start Information shown

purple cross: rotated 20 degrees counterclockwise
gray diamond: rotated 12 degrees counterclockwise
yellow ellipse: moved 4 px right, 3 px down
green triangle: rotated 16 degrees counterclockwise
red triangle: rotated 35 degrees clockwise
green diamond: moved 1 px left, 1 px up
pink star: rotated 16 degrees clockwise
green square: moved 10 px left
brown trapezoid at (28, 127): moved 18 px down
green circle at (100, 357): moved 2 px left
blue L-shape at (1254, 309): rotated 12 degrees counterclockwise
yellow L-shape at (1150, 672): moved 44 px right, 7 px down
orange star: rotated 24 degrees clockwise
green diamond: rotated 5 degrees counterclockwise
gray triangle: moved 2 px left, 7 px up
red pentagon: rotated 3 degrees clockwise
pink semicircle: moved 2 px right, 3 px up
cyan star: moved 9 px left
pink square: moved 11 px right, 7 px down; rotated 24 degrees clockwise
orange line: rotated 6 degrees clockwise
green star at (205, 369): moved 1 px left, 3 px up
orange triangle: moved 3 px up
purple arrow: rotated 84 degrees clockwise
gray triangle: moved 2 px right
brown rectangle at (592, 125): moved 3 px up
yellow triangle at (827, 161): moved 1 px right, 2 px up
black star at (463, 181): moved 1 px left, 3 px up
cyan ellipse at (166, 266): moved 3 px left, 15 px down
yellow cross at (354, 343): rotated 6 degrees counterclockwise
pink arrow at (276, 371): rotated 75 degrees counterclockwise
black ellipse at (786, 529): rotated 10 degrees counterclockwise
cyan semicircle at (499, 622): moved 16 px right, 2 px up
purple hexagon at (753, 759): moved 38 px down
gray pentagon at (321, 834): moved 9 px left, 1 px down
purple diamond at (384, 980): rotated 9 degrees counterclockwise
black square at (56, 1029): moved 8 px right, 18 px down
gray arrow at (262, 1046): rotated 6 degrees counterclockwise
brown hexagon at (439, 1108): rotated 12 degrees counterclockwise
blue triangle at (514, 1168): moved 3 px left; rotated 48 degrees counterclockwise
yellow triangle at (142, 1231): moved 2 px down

end Information shown

* Exercise requirements *
Copy all of the entries above word for word, each on its own line and in the same order.

* Result below *
purple cross: rotated 20 degrees counterclockwise
gray diamond: rotated 12 degrees counterclockwise
yellow ellipse: moved 4 px right, 3 px down
green triangle: rotated 16 degrees counterclockwise
red triangle: rotated 35 degrees clockwise
green diamond: moved 1 px left, 1 px up
pink star: rotated 16 degrees clockwise
green square: moved 10 px left
brown trapezoid at (28, 127): moved 18 px down
green circle at (100, 357): moved 2 px left
blue L-shape at (1254, 309): rotated 12 degrees counterclockwise
yellow L-shape at (1150, 672): moved 44 px right, 7 px down
orange star: rotated 24 degrees clockwise
green diamond: rotated 5 degrees counterclockwise
gray triangle: moved 2 px left, 7 px up
red pentagon: rotated 3 degrees clockwise
pink semicircle: moved 2 px right, 3 px up
cyan star: moved 9 px left
pink square: moved 11 px right, 7 px down; rotated 24 degrees clockwise
orange line: rotated 6 degrees clockwise
green star at (205, 369): moved 1 px left, 3 px up
orange triangle: moved 3 px up
purple arrow: rotated 84 degrees clockwise
gray triangle: moved 2 px right
brown rectangle at (592, 125): moved 3 px up
yellow triangle at (827, 161): moved 1 px right, 2 px up
black star at (463, 181): moved 1 px left, 3 px up
cyan ellipse at (166, 266): moved 3 px left, 15 px down
yellow cross at (354, 343): rotated 6 degrees counterclockwise
pink arrow at (276, 371): rotated 75 degrees counterclockwise
black ellipse at (786, 529): rotated 10 degrees counterclockwise
cyan semicircle at (499, 622): moved 16 px right, 2 px up
purple hexagon at (753, 759): moved 38 px down
gray pentagon at (321, 834): moved 9 px left, 1 px down
purple diamond at (384, 980): rotated 9 degrees counterclockwise
black square at (56, 1029): moved 8 px right, 18 px down
gray arrow at (262, 1046): rotated 6 degrees counterclockwise
brown hexagon at (439, 1108): rotated 12 degrees counterclockwise
blue triangle at (514, 1168): moved 3 px left; rotated 48 degrees counterclockwise
yellow triangle at (142, 1231): moved 2 px down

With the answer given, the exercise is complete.